:: DATASET EXCERPTS ::

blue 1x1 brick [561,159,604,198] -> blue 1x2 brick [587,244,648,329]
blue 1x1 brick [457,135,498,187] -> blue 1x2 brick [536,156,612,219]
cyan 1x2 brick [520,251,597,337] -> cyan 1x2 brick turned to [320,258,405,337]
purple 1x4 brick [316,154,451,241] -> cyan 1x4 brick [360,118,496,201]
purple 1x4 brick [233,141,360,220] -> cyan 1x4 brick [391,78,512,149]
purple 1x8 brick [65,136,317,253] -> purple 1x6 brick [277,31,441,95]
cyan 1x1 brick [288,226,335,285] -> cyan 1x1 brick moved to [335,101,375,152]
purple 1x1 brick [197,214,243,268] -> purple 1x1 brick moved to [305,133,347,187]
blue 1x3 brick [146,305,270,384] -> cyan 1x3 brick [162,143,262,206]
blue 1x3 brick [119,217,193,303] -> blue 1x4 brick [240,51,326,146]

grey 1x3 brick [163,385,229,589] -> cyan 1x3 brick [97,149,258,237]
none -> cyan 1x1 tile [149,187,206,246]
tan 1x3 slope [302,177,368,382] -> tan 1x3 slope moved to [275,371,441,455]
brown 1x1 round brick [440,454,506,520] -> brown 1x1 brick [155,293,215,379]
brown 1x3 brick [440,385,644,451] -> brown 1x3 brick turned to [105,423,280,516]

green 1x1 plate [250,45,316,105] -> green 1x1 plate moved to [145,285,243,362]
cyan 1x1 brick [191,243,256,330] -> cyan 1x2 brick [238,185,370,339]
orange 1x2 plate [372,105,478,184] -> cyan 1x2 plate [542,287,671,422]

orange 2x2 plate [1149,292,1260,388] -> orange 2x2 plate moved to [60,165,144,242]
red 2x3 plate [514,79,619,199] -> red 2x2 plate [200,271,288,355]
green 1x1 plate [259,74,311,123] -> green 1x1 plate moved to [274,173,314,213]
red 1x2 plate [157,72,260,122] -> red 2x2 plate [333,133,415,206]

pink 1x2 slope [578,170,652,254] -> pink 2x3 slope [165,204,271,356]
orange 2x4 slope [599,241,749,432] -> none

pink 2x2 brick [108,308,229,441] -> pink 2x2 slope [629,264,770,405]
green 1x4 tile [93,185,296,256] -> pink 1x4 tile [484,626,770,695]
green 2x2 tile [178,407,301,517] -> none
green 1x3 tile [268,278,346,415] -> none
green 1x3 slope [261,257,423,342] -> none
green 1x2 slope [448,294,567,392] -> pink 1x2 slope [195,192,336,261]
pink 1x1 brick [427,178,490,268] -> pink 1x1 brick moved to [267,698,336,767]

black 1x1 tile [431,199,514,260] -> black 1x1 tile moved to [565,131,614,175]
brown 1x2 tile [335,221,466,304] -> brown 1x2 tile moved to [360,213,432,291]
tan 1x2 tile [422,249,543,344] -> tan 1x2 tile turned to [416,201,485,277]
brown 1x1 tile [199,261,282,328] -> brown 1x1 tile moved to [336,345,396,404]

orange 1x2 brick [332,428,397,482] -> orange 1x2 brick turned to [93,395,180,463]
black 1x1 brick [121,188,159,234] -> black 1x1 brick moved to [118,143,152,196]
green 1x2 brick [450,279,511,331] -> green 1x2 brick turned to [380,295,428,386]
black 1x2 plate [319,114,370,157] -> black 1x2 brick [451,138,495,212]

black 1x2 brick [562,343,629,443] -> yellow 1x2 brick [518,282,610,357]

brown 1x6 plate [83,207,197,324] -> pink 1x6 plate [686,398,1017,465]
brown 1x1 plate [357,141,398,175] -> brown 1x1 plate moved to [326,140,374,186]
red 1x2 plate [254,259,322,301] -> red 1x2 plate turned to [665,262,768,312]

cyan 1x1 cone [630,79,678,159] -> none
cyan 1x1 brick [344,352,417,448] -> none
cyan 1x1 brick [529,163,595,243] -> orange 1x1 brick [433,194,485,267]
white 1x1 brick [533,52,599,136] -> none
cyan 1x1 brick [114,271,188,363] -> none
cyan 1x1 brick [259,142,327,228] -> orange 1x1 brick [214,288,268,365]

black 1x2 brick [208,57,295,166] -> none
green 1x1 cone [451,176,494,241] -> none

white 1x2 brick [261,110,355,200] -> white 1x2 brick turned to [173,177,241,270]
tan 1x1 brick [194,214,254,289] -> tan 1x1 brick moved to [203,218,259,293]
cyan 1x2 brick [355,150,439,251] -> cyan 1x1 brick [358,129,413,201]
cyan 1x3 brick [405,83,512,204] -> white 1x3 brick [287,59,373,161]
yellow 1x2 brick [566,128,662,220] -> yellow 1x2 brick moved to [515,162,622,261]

:::

» **EXERCISE REQUIREMENTS**:
Each line from the top of the records above through the line containing "purple 1x8 brick" needs to be transcribed exactly, and no line after it.

» **RESULT BELOW**:
blue 1x1 brick [561,159,604,198] -> blue 1x2 brick [587,244,648,329]
blue 1x1 brick [457,135,498,187] -> blue 1x2 brick [536,156,612,219]
cyan 1x2 brick [520,251,597,337] -> cyan 1x2 brick turned to [320,258,405,337]
purple 1x4 brick [316,154,451,241] -> cyan 1x4 brick [360,118,496,201]
purple 1x4 brick [233,141,360,220] -> cyan 1x4 brick [391,78,512,149]
purple 1x8 brick [65,136,317,253] -> purple 1x6 brick [277,31,441,95]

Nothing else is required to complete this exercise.